» Instructions to follow:
Omit all pictures. Reproduce exactly the lines from the first line of the records below through the line with "camera: 55 degrees right, 5 degrees up".

» Data listing:
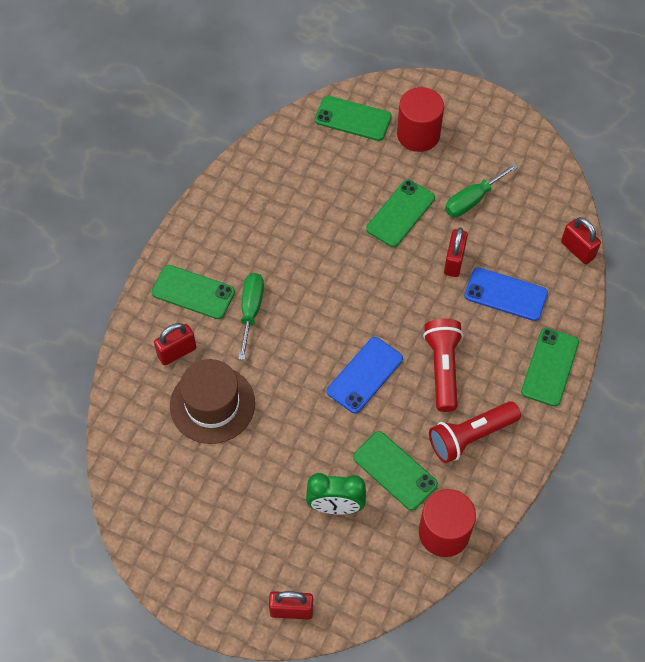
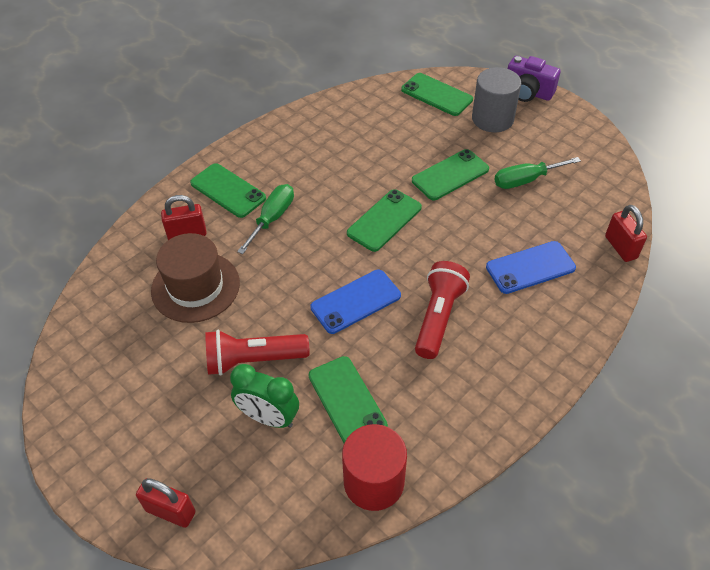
camera: 20 degrees right, 10 degrees down
(418, 134) = (492, 119): red cylinder -> grey cylinder
(442, 91) = (528, 92): none -> purple camera
(454, 261) = (487, 226): red padlock -> none
(470, 436) = (443, 391): red flashlight -> red flashlight (253, 360)
(505, 294) = (530, 267): blue phone -> blue phone turned 60 degrees counterclockwise
(550, 367) = (555, 347): green phone -> green phone (384, 220)

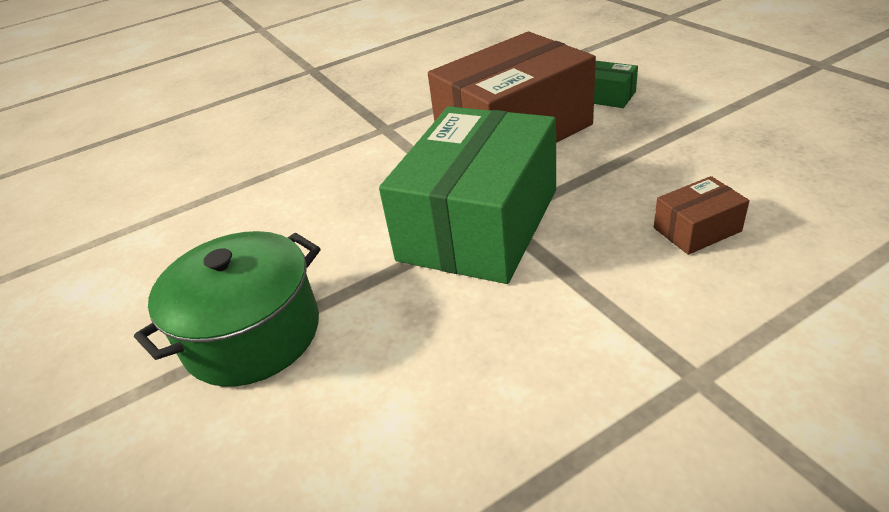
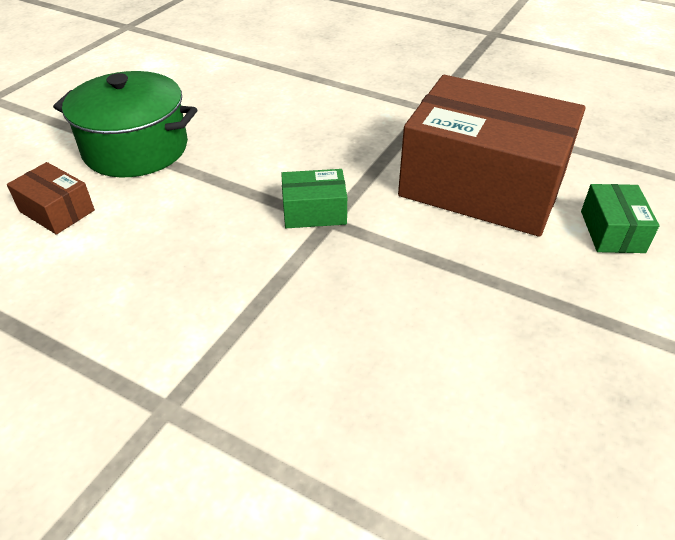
camera: 55 degrees right, 5 degrees up
(479, 224) = (314, 211): green box -> green box, size x0.41
(697, 229) = (389, 365): brown box -> brown box (57, 211)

» Exercise output:
camera: 20 degrees right, 10 degrees down
(418, 134) = (492, 119): red cylinder -> grey cylinder
(442, 91) = (528, 92): none -> purple camera
(454, 261) = (487, 226): red padlock -> none
(470, 436) = (443, 391): red flashlight -> red flashlight (253, 360)
(505, 294) = (530, 267): blue phone -> blue phone turned 60 degrees counterclockwise
(550, 367) = (555, 347): green phone -> green phone (384, 220)

camera: 55 degrees right, 5 degrees up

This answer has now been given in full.